* _Work order_: From first line to last, print the records exactly, but leave out the pictures.

* _Data_:
++++++++

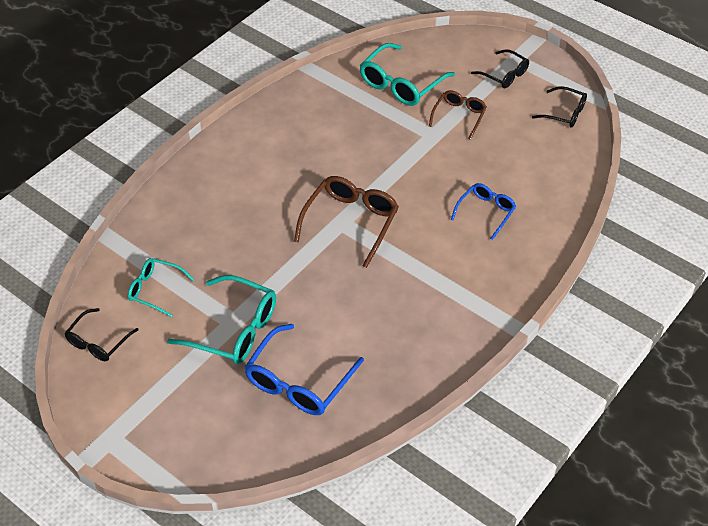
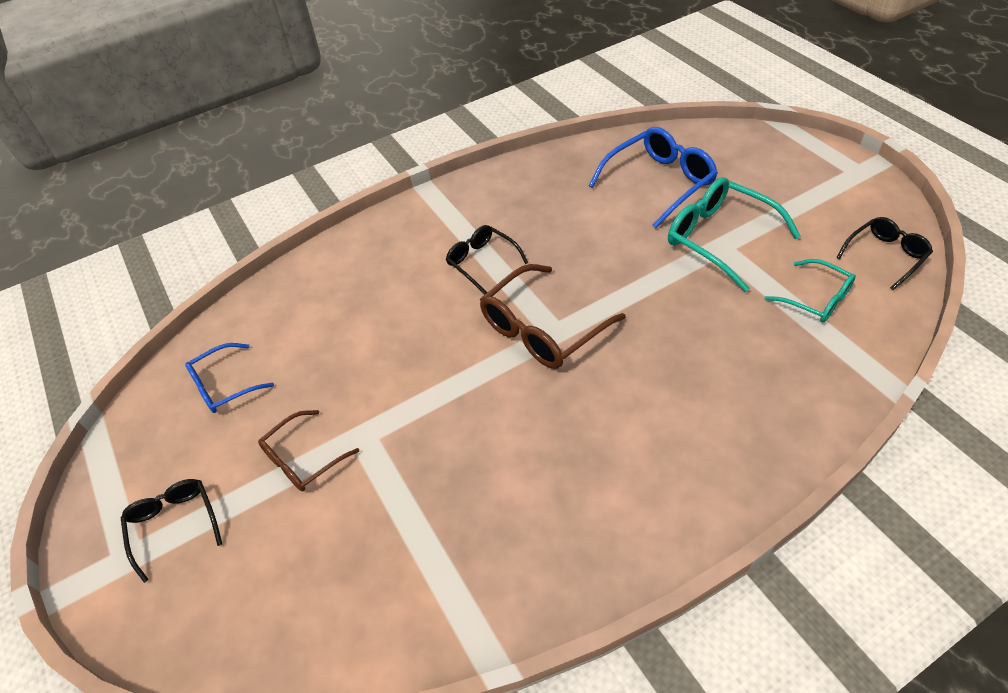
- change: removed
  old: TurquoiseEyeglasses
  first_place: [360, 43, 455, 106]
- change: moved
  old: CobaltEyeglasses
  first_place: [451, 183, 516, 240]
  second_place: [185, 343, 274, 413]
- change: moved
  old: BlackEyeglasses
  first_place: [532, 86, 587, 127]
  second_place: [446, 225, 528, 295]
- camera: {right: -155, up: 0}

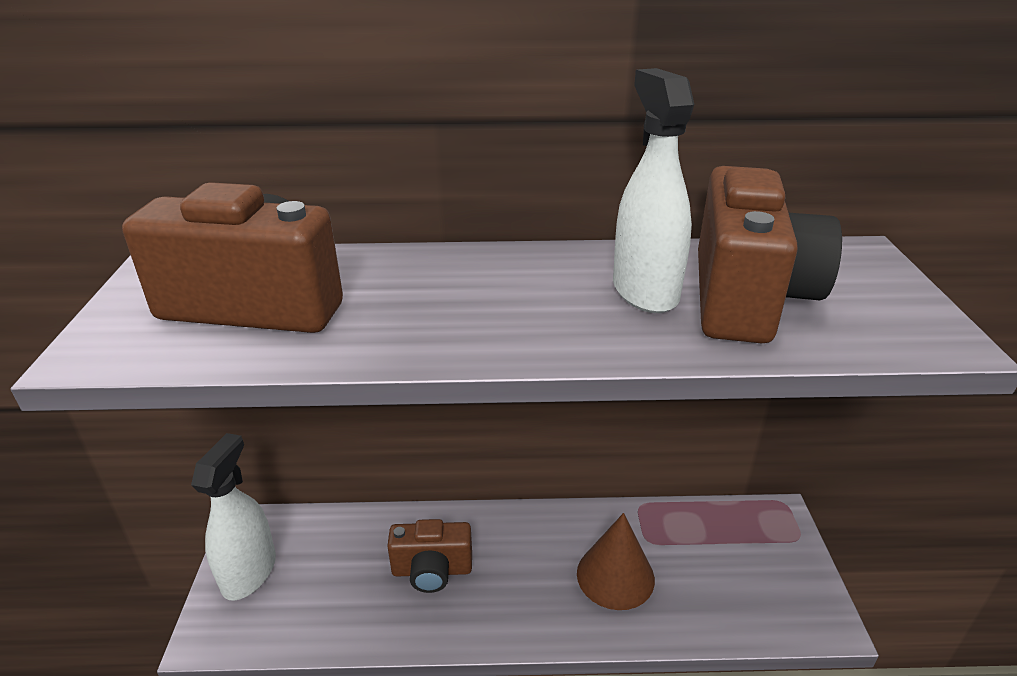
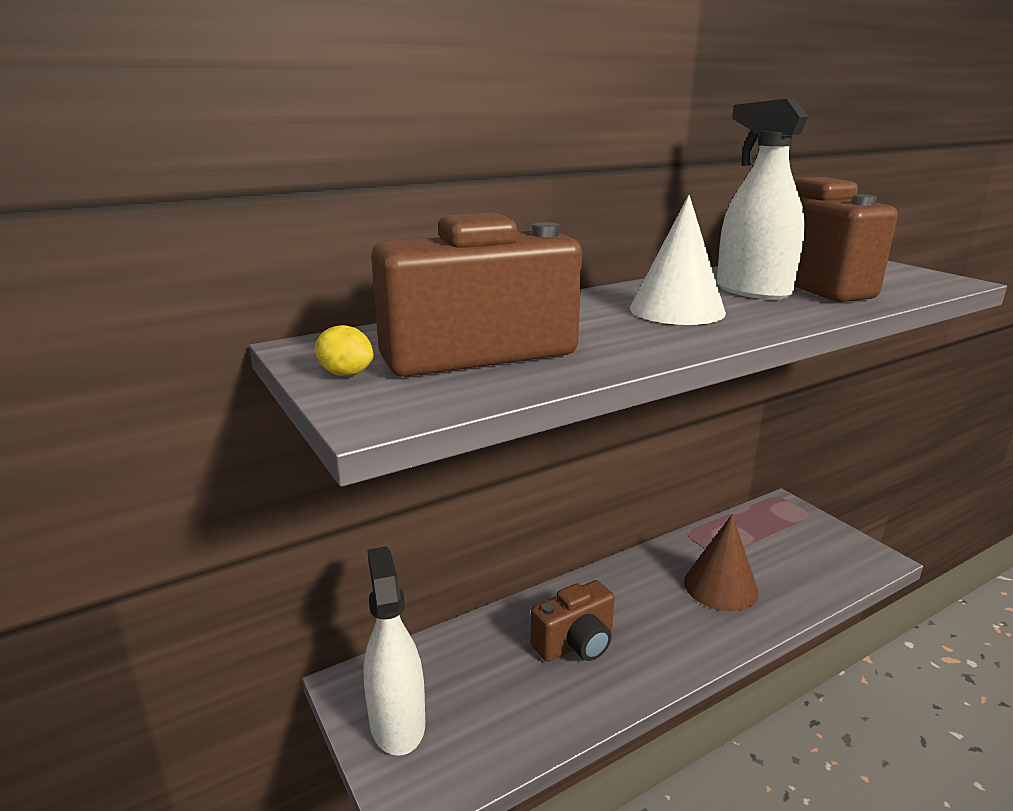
- change: added
  new: YellowToyLemon
  second_place: [315, 325, 374, 376]
- change: added
  new: SnowWhiteConeShape
  second_place: [630, 195, 726, 325]
- camera: {right: -30, up: -10}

++++++++

* _Solution to this problem_:
- change: removed
  old: TurquoiseEyeglasses
  first_place: [360, 43, 455, 106]
- change: moved
  old: CobaltEyeglasses
  first_place: [451, 183, 516, 240]
  second_place: [185, 343, 274, 413]
- change: moved
  old: BlackEyeglasses
  first_place: [532, 86, 587, 127]
  second_place: [446, 225, 528, 295]
- camera: {right: -155, up: 0}

- change: added
  new: YellowToyLemon
  second_place: [315, 325, 374, 376]
- change: added
  new: SnowWhiteConeShape
  second_place: [630, 195, 726, 325]
- camera: {right: -30, up: -10}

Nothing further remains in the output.